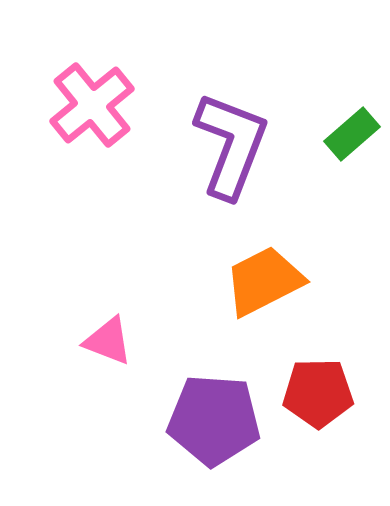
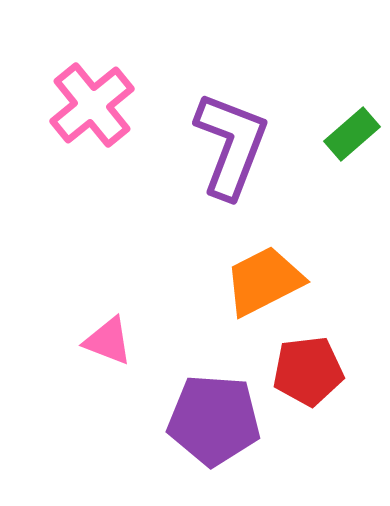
red pentagon: moved 10 px left, 22 px up; rotated 6 degrees counterclockwise
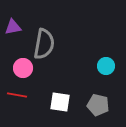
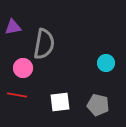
cyan circle: moved 3 px up
white square: rotated 15 degrees counterclockwise
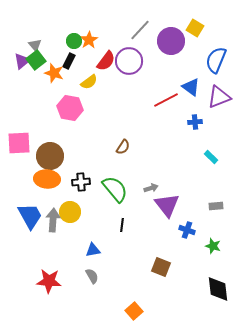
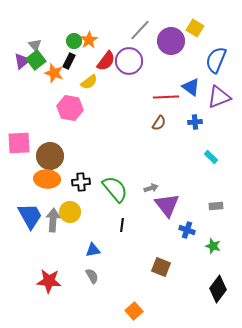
red line at (166, 100): moved 3 px up; rotated 25 degrees clockwise
brown semicircle at (123, 147): moved 36 px right, 24 px up
black diamond at (218, 289): rotated 44 degrees clockwise
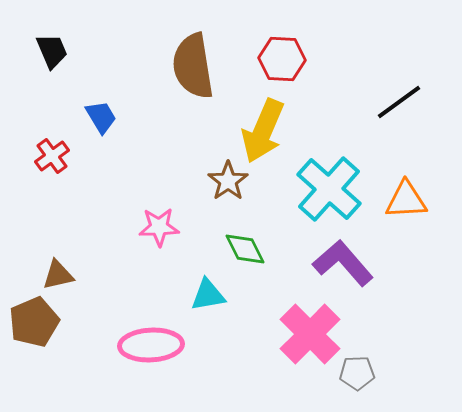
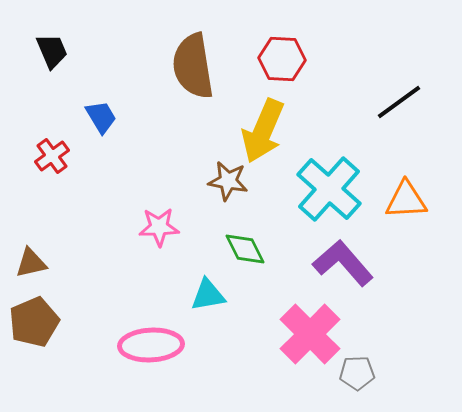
brown star: rotated 27 degrees counterclockwise
brown triangle: moved 27 px left, 12 px up
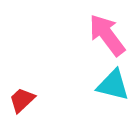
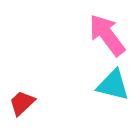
red trapezoid: moved 3 px down
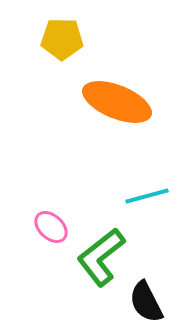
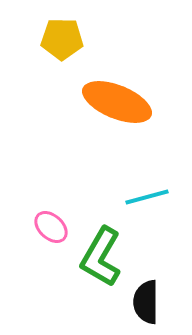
cyan line: moved 1 px down
green L-shape: rotated 22 degrees counterclockwise
black semicircle: rotated 27 degrees clockwise
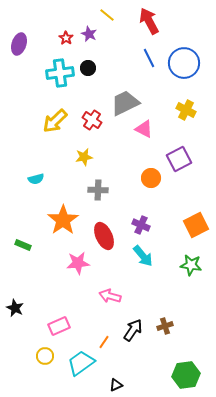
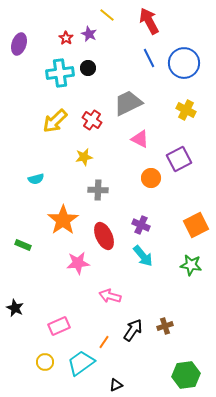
gray trapezoid: moved 3 px right
pink triangle: moved 4 px left, 10 px down
yellow circle: moved 6 px down
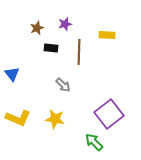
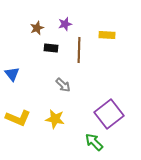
brown line: moved 2 px up
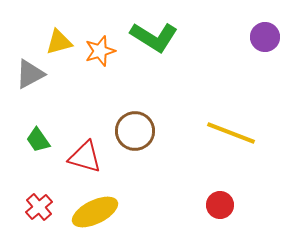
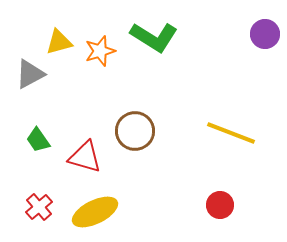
purple circle: moved 3 px up
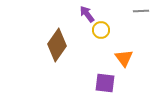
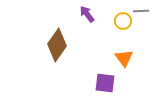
yellow circle: moved 22 px right, 9 px up
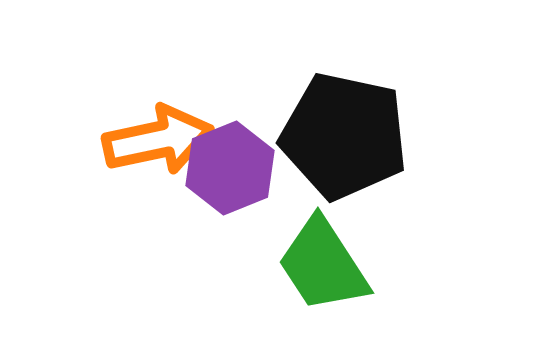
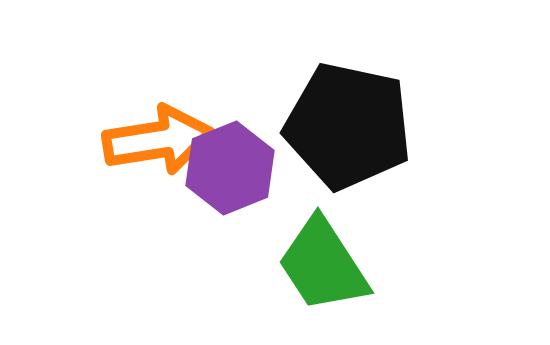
black pentagon: moved 4 px right, 10 px up
orange arrow: rotated 3 degrees clockwise
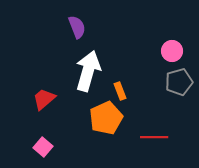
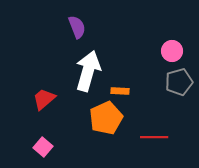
orange rectangle: rotated 66 degrees counterclockwise
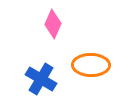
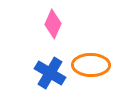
blue cross: moved 9 px right, 6 px up
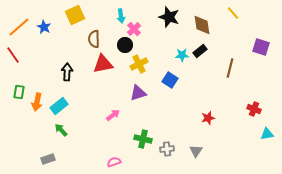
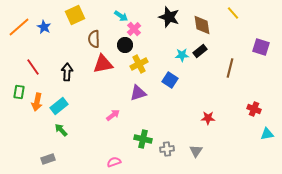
cyan arrow: rotated 48 degrees counterclockwise
red line: moved 20 px right, 12 px down
red star: rotated 16 degrees clockwise
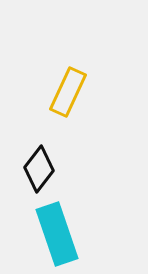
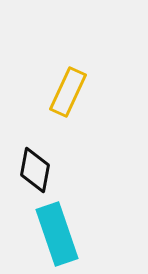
black diamond: moved 4 px left, 1 px down; rotated 27 degrees counterclockwise
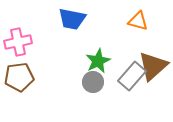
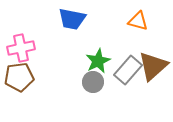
pink cross: moved 3 px right, 6 px down
gray rectangle: moved 4 px left, 6 px up
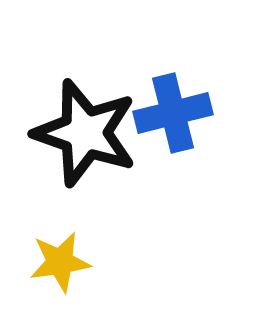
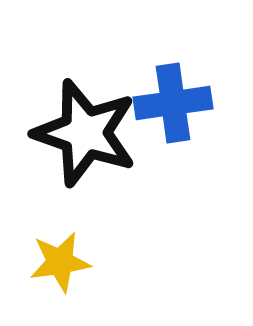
blue cross: moved 10 px up; rotated 6 degrees clockwise
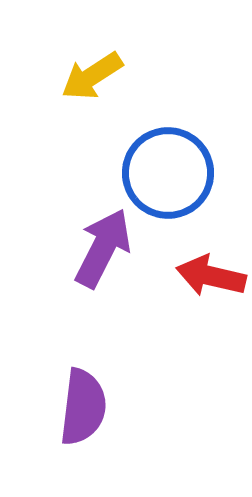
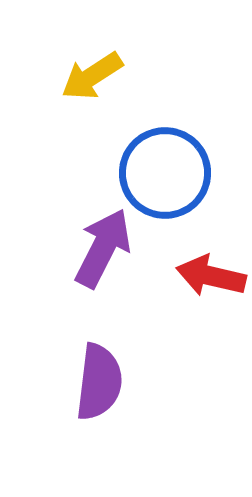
blue circle: moved 3 px left
purple semicircle: moved 16 px right, 25 px up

--------------------------------

Activity
Look above for the line with "gray trapezoid: moved 3 px right" and the line with "blue cross: moved 9 px right, 6 px up", then copy them and all lines in between exactly as written, and only those, without any pictures.

Your solution
gray trapezoid: moved 3 px right
pink triangle: moved 4 px left, 10 px down
yellow circle: moved 6 px down
brown line: moved 2 px up
purple circle: moved 3 px up
yellow circle: moved 22 px right, 9 px up
black pentagon: moved 4 px right, 10 px up
orange arrow: rotated 3 degrees clockwise
orange rectangle: rotated 66 degrees counterclockwise
blue cross: moved 9 px right, 6 px up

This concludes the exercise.